(Structured diff data)
----

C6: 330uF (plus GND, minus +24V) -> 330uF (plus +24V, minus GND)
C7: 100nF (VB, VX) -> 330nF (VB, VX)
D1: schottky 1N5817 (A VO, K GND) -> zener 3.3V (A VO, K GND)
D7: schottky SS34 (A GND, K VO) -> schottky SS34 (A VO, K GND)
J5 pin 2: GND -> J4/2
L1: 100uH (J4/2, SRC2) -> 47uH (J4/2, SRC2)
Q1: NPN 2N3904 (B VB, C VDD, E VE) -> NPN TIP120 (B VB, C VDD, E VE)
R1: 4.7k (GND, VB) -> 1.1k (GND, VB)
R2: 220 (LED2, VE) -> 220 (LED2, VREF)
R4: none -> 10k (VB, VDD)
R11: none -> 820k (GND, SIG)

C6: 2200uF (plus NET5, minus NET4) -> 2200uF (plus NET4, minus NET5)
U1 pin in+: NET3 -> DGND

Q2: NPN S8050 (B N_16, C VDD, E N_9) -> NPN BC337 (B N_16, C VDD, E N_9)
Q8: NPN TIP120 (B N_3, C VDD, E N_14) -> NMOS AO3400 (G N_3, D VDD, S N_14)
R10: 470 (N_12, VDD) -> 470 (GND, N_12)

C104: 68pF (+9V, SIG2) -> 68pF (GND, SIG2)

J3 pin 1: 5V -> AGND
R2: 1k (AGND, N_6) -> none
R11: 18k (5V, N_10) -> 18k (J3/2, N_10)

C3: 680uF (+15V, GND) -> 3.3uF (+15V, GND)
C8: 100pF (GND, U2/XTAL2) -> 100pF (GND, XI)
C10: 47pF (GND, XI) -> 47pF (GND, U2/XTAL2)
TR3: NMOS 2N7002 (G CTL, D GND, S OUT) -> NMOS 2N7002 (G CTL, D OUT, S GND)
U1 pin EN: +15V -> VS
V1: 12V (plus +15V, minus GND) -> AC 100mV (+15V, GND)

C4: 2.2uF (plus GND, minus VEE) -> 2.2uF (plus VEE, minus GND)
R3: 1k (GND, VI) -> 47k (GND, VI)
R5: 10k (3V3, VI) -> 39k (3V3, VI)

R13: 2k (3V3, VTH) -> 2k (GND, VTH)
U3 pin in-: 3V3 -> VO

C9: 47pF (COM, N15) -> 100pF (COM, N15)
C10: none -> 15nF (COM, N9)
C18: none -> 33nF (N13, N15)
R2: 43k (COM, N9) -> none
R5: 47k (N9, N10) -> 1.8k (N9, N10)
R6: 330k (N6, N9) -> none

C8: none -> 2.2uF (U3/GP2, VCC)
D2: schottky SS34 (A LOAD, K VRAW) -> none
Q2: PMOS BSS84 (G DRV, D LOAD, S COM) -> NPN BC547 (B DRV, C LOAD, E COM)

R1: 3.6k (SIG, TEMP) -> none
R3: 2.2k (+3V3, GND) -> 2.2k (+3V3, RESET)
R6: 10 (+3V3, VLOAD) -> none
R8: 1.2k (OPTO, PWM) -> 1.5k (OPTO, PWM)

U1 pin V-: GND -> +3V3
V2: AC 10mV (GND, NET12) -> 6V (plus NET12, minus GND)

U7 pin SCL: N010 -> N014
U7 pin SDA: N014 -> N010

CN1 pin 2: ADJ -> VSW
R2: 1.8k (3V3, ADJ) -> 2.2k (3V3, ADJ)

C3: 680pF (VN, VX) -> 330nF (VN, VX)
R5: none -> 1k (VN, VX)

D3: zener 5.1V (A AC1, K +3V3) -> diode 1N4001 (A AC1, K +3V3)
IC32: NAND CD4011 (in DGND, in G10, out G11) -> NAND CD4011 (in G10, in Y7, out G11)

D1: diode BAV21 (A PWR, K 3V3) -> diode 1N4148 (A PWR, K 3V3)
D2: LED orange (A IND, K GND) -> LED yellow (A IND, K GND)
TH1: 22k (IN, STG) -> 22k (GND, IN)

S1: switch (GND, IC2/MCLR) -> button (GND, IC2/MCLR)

----

- REQUIRED WORK
Repeat exactly, and only, the lines from the one containing "R2: 1.8k (3V3, ADJ) -> 2.2k (3V3, ADJ)" through the last line above.

- RESPONSE AREA
R2: 1.8k (3V3, ADJ) -> 2.2k (3V3, ADJ)

C3: 680pF (VN, VX) -> 330nF (VN, VX)
R5: none -> 1k (VN, VX)

D3: zener 5.1V (A AC1, K +3V3) -> diode 1N4001 (A AC1, K +3V3)
IC32: NAND CD4011 (in DGND, in G10, out G11) -> NAND CD4011 (in G10, in Y7, out G11)

D1: diode BAV21 (A PWR, K 3V3) -> diode 1N4148 (A PWR, K 3V3)
D2: LED orange (A IND, K GND) -> LED yellow (A IND, K GND)
TH1: 22k (IN, STG) -> 22k (GND, IN)

S1: switch (GND, IC2/MCLR) -> button (GND, IC2/MCLR)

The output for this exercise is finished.